**Aim of the exercise**
Each entry should be set down again verbatim, with the images omitted.

---+---

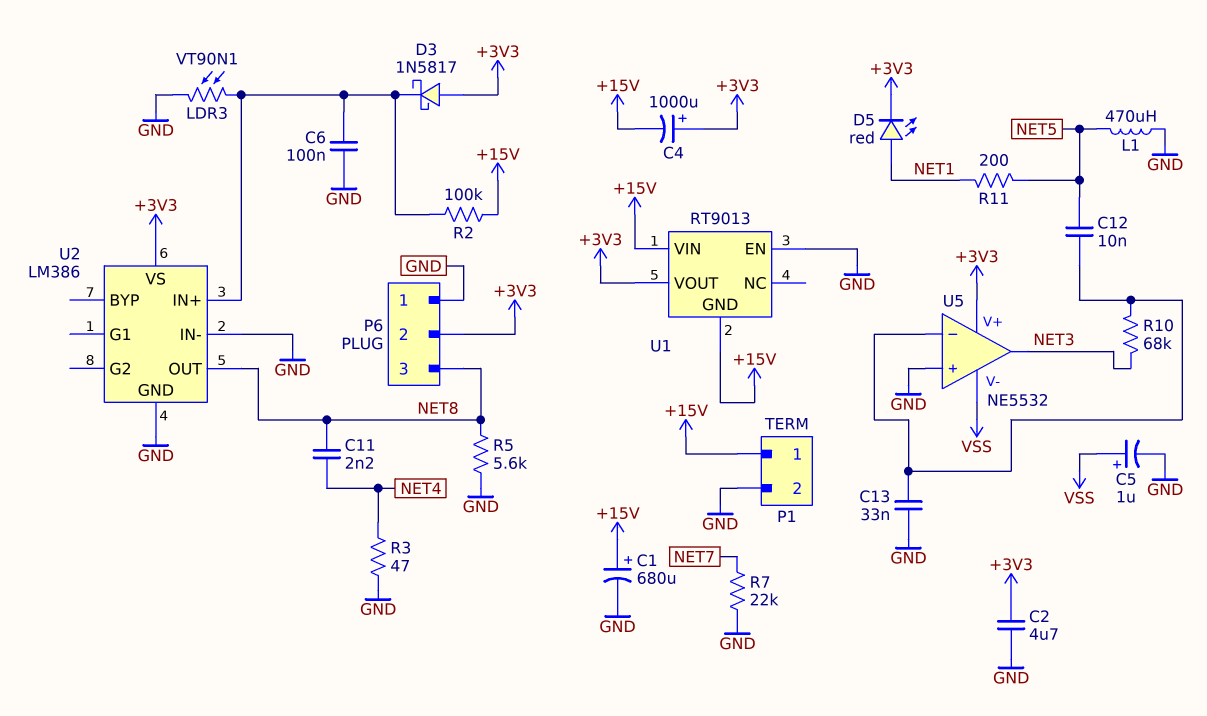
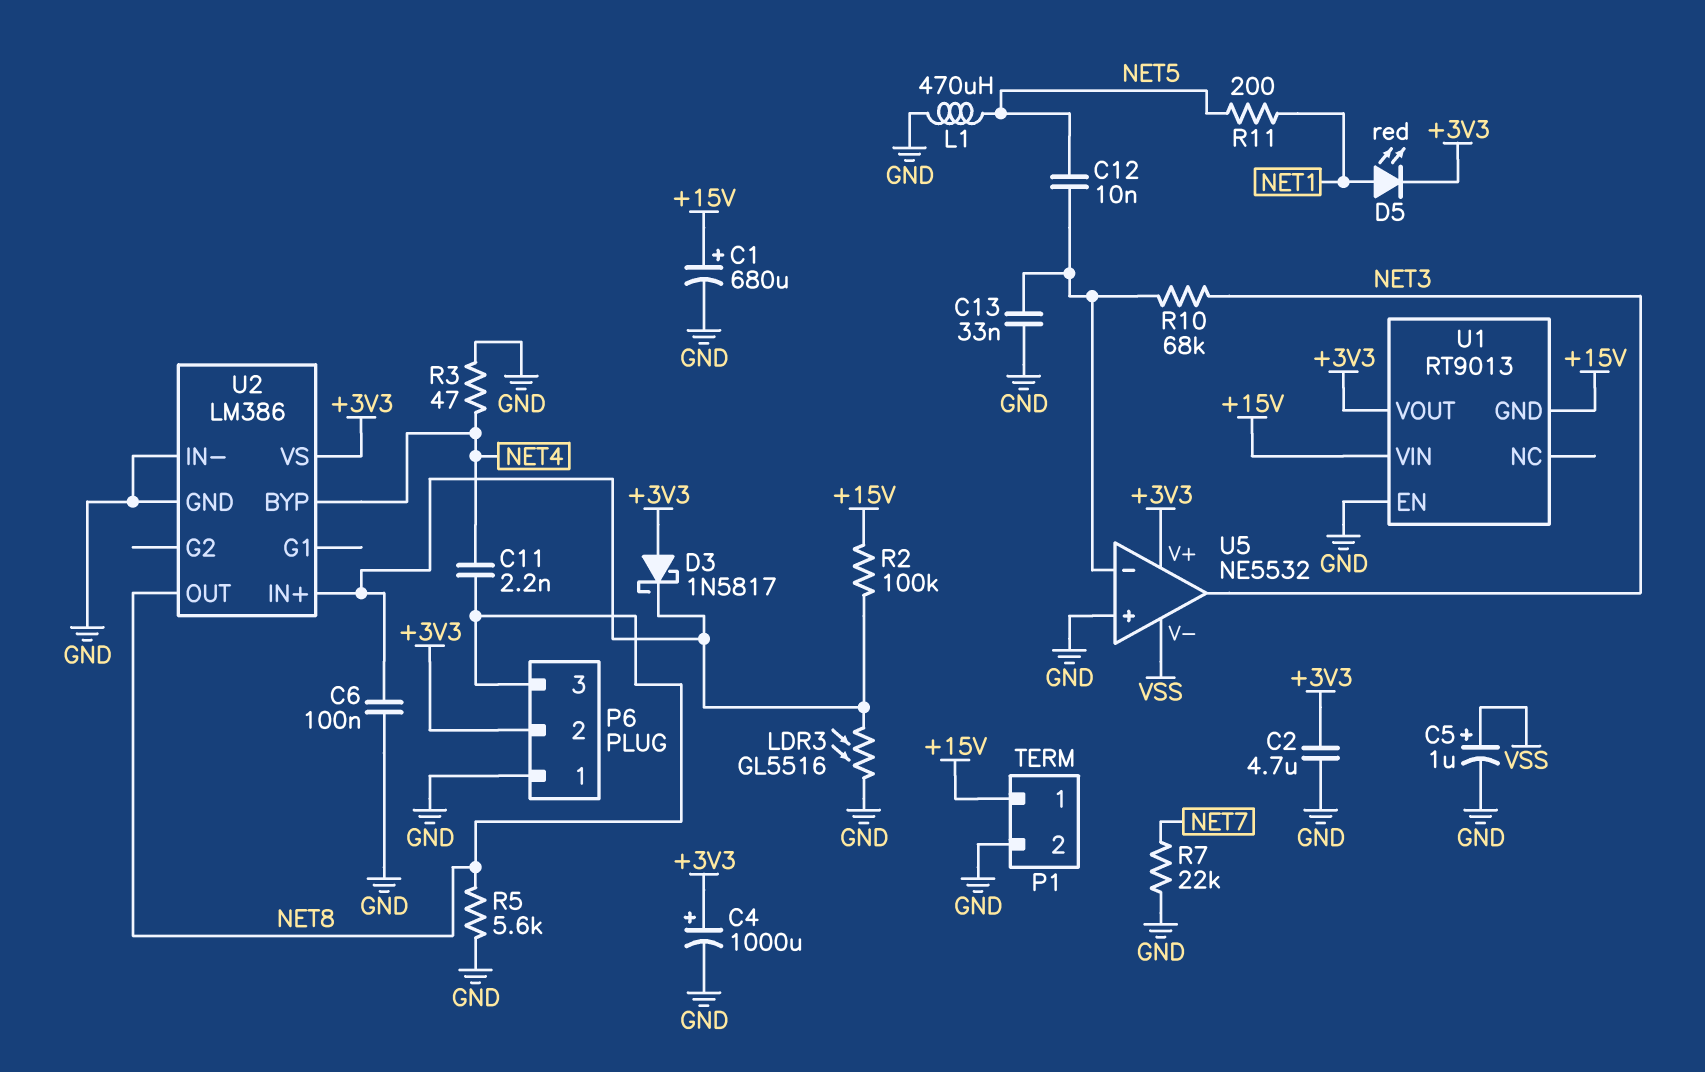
C4: 1000uF (plus +3V3, minus +15V) -> 1000uF (plus +3V3, minus GND)
LDR3: VT90N1 (GND, U2/IN+) -> GL5516 (GND, U2/IN+)
U2 pin BYP: none -> NET4

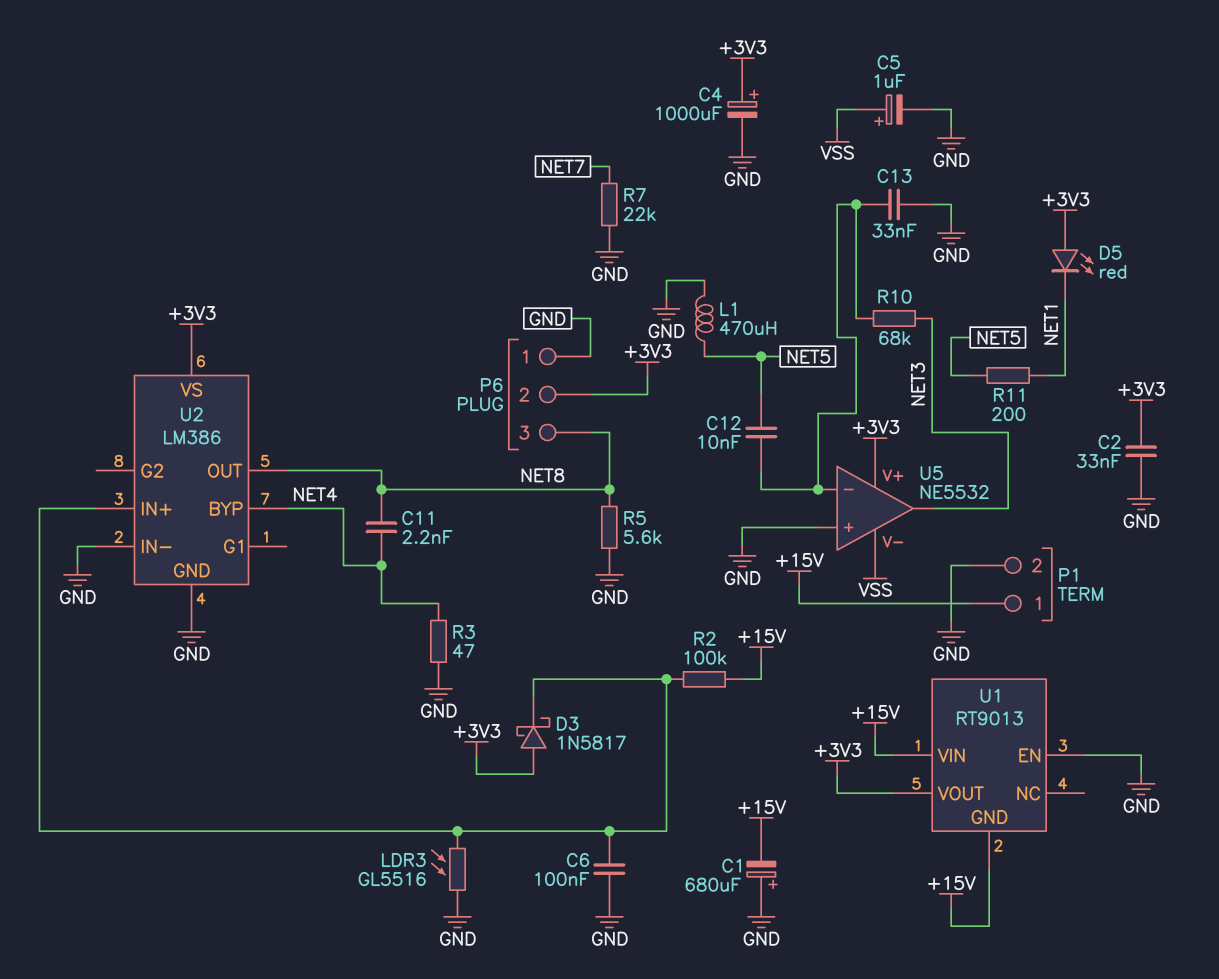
C1: 680uF (plus +15V, minus GND) -> 680uF (plus GND, minus +15V)
C2: 4.7uF (+3V3, GND) -> 33nF (+3V3, GND)
D5: LED red (A NET1, K +3V3) -> LED red (A +3V3, K NET1)

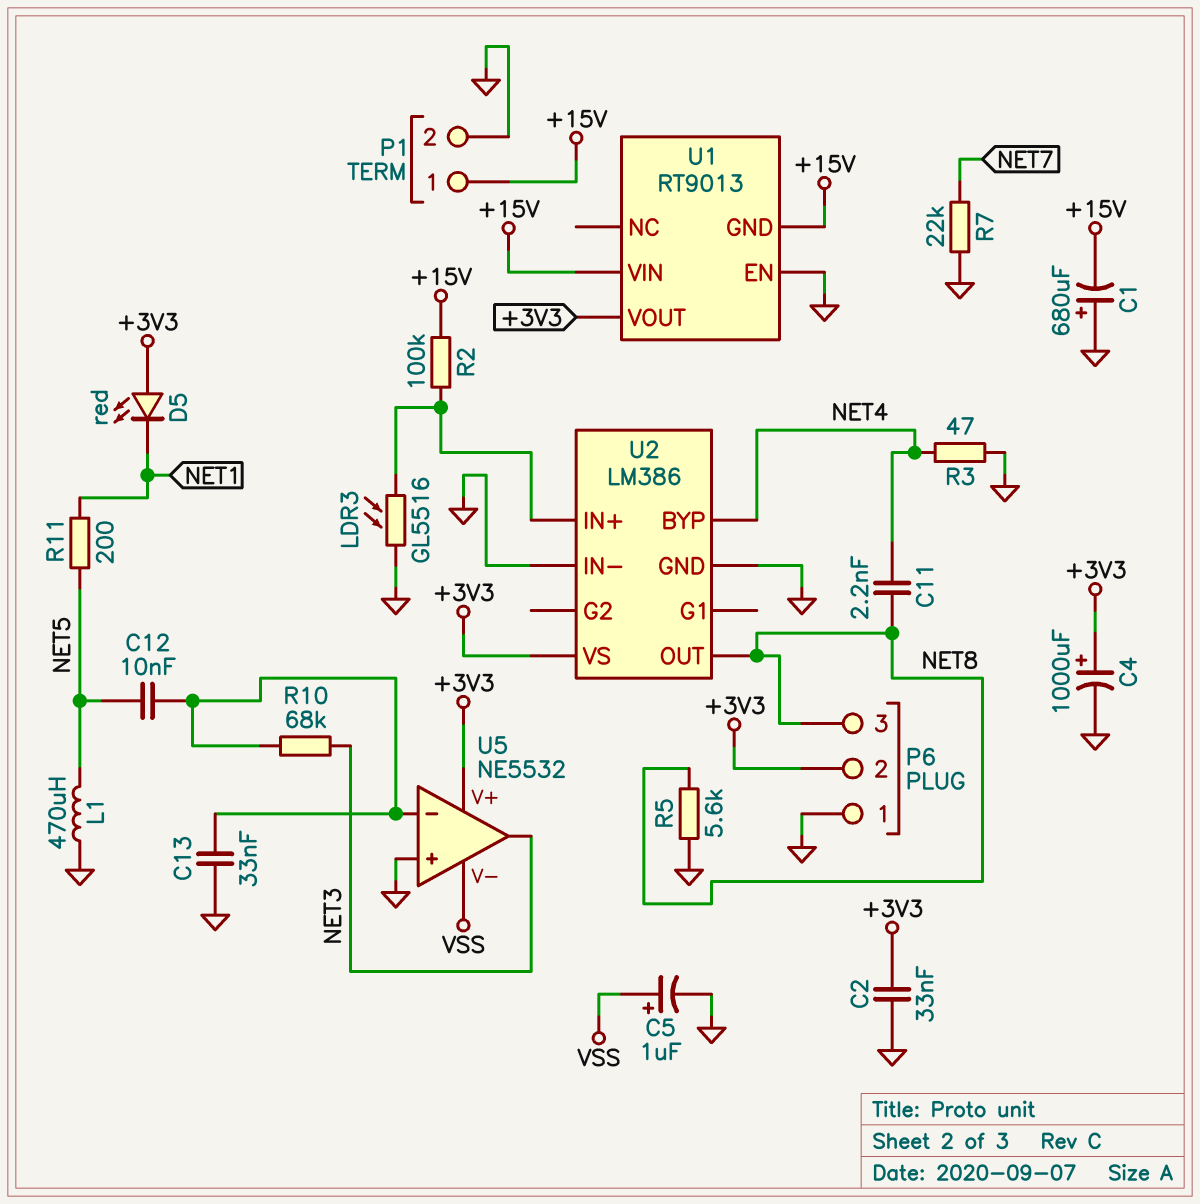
C6: 100nF (GND, U2/IN+) -> none
D3: schottky 1N5817 (A +3V3, K U2/IN+) -> none

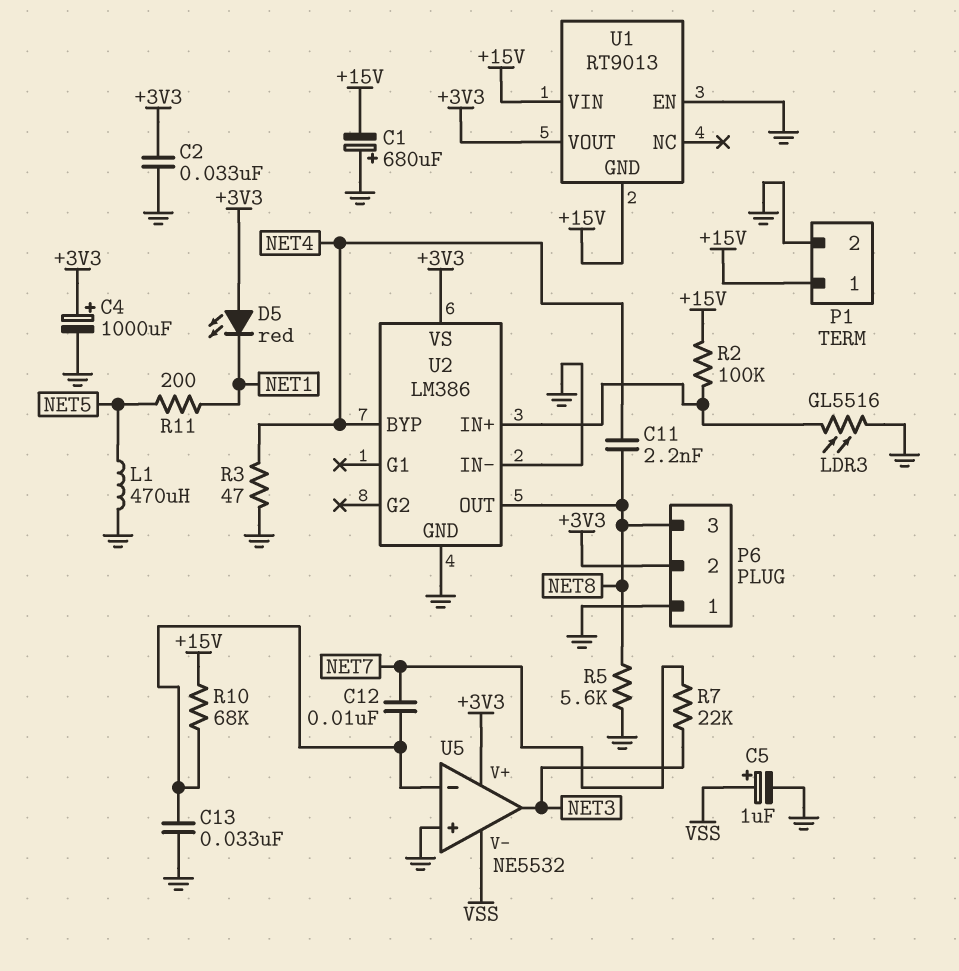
C12: 10nF (NET5, U5/in-) -> 10nF (NET7, U5/in-)
R7: 22k (GND, NET7) -> 22k (NET3, NET7)
R10: 68k (NET3, U5/in-) -> 68k (+15V, U5/in-)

---+---

**Solution for this task**
C4: 1000uF (plus +3V3, minus +15V) -> 1000uF (plus +3V3, minus GND)
LDR3: VT90N1 (GND, U2/IN+) -> GL5516 (GND, U2/IN+)
U2 pin BYP: none -> NET4

C1: 680uF (plus +15V, minus GND) -> 680uF (plus GND, minus +15V)
C2: 4.7uF (+3V3, GND) -> 33nF (+3V3, GND)
D5: LED red (A NET1, K +3V3) -> LED red (A +3V3, K NET1)

C6: 100nF (GND, U2/IN+) -> none
D3: schottky 1N5817 (A +3V3, K U2/IN+) -> none

C12: 10nF (NET5, U5/in-) -> 10nF (NET7, U5/in-)
R7: 22k (GND, NET7) -> 22k (NET3, NET7)
R10: 68k (NET3, U5/in-) -> 68k (+15V, U5/in-)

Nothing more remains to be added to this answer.